EXERCISE PROMPT: Only the lines below from the one containing "camera: 55 degrees right, 5 degrees down" to the one containing "(706, 268) = (641, 464): grey" should be repeated, both included and unchanged.

PROVIDED RECORDS:
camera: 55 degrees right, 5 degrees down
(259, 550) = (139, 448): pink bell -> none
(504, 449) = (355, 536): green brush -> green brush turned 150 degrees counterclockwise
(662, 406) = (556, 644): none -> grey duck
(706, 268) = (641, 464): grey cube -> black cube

* * *

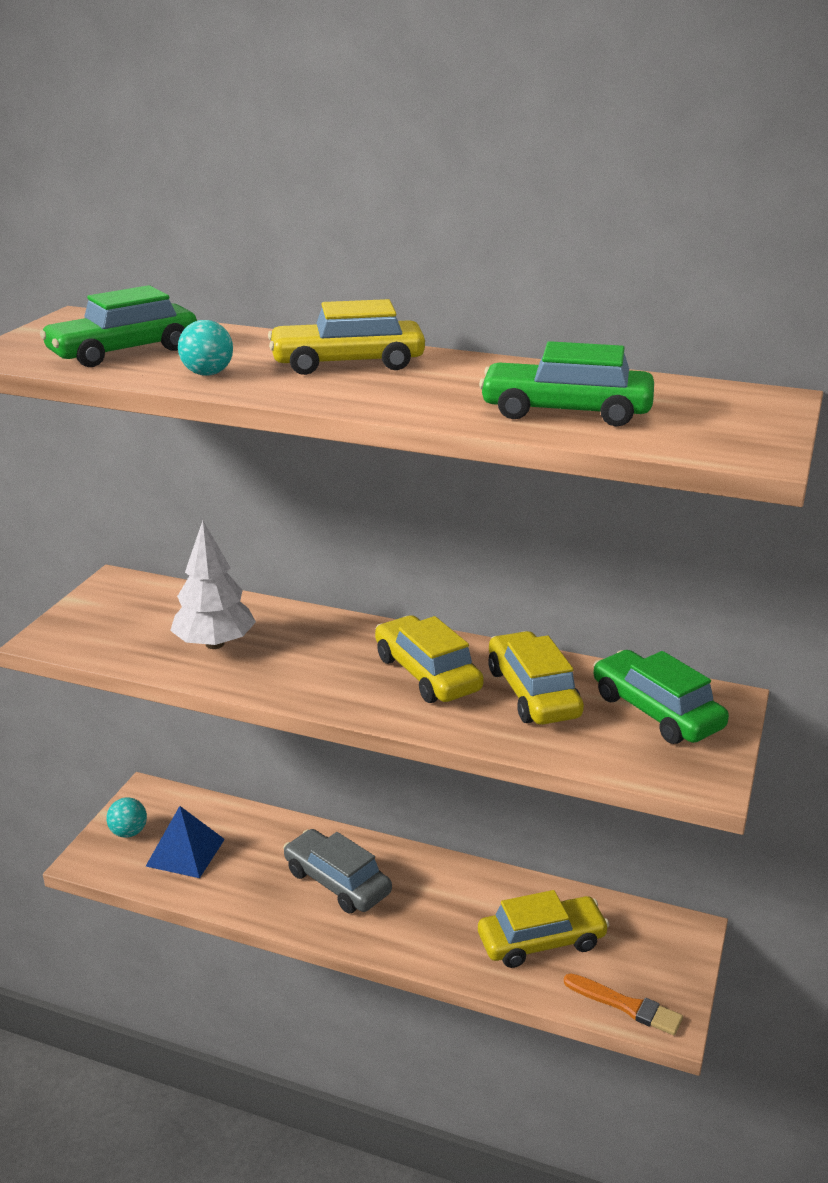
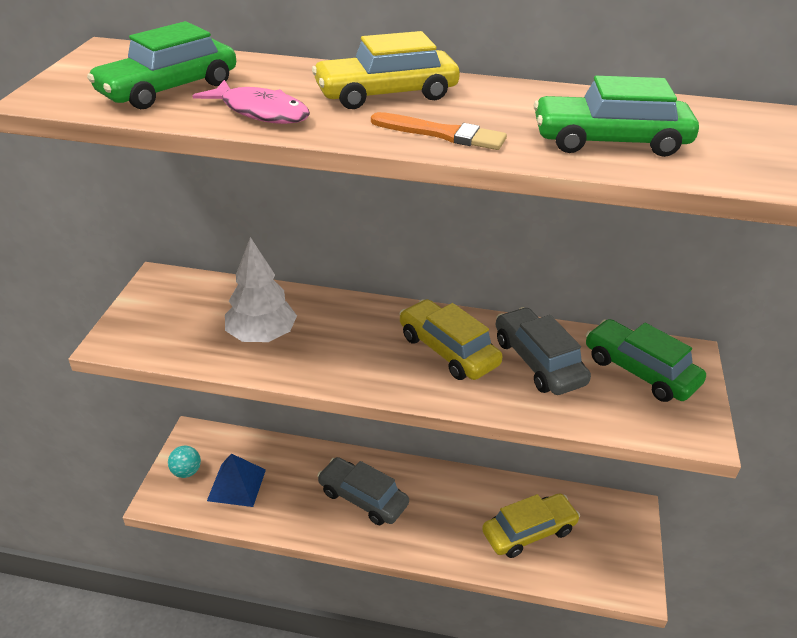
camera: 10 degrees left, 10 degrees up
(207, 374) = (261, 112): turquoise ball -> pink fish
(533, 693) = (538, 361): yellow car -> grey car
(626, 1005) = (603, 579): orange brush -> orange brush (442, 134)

RESPONSE AREA:
camera: 55 degrees right, 5 degrees down
(259, 550) = (139, 448): pink bell -> none
(504, 449) = (355, 536): green brush -> green brush turned 150 degrees counterclockwise
(662, 406) = (556, 644): none -> grey duck
(706, 268) = (641, 464): grey cube -> black cube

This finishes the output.